--- Data extract Enclosed Below ---

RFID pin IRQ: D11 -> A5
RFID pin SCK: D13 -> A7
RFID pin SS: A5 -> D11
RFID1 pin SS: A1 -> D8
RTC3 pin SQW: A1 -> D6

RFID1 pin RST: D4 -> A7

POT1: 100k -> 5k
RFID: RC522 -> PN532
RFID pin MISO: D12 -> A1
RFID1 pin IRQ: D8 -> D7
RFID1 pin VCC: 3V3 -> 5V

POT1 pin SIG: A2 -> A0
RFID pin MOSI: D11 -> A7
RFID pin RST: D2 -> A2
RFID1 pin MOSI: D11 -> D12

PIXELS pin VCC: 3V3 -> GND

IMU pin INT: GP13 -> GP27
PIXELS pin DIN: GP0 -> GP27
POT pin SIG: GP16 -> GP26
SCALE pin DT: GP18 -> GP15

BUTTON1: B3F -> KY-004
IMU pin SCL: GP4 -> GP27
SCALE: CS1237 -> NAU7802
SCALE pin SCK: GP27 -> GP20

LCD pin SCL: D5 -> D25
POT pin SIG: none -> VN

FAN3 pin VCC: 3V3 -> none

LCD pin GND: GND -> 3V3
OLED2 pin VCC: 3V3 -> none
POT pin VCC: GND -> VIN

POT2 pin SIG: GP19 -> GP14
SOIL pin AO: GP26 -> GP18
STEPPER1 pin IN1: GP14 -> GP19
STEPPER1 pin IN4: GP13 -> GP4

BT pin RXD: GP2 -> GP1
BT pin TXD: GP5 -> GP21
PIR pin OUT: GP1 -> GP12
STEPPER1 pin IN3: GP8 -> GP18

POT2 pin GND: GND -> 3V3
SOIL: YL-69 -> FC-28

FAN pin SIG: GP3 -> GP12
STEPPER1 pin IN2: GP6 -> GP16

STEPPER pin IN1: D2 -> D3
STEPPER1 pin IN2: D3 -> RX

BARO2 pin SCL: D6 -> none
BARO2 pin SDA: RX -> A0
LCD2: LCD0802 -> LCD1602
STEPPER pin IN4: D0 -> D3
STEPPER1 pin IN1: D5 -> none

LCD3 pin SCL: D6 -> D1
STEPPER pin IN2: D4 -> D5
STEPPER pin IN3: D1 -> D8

--- End of Enclosed Data extract ---

Problem details:
Could you copy each line from the listing that has the word "PIXELS" in it?

Answer to the exercise:
PIXELS pin VCC: 3V3 -> GND
PIXELS pin DIN: GP0 -> GP27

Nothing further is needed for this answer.